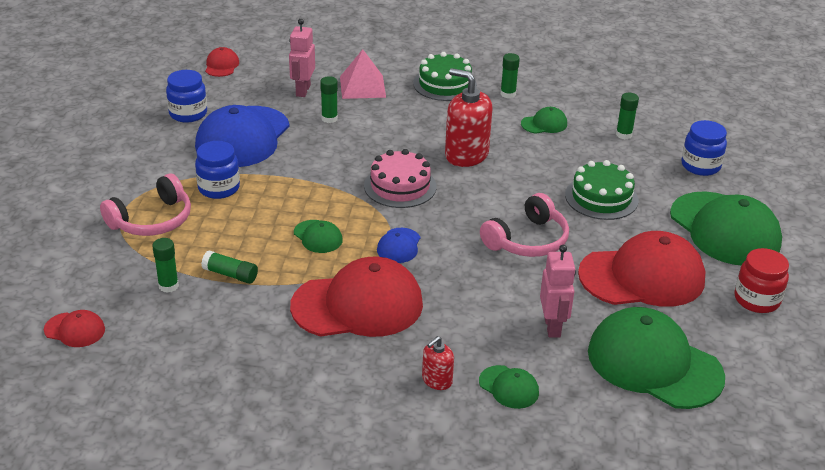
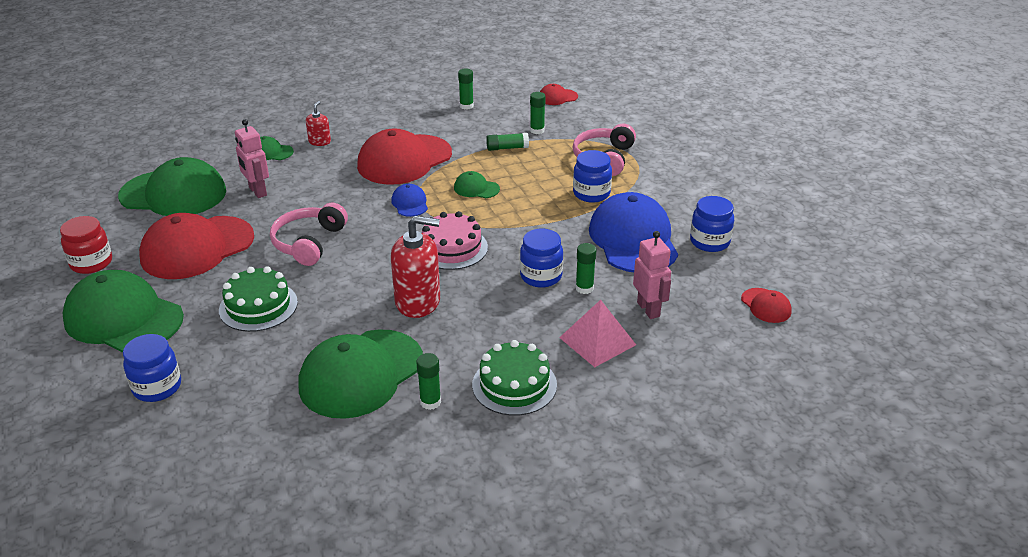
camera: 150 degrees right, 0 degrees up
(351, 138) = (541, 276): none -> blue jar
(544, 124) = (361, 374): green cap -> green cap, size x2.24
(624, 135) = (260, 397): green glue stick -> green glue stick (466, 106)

---

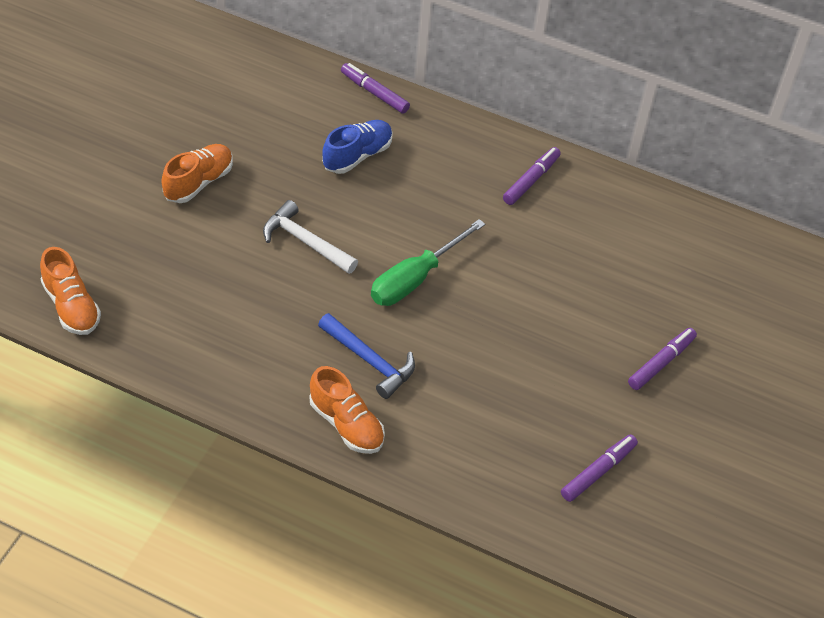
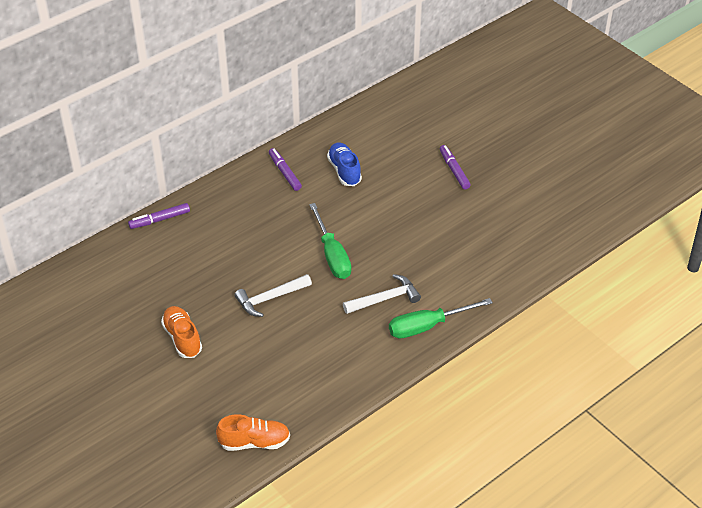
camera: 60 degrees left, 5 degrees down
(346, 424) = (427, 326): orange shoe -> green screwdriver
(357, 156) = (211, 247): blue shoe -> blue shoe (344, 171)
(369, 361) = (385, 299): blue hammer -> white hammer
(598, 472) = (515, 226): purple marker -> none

- Problem description
Sift the material for lines with the string "none". Copy each one found.

- Answer for the task
(351, 138) = (541, 276): none -> blue jar
(598, 472) = (515, 226): purple marker -> none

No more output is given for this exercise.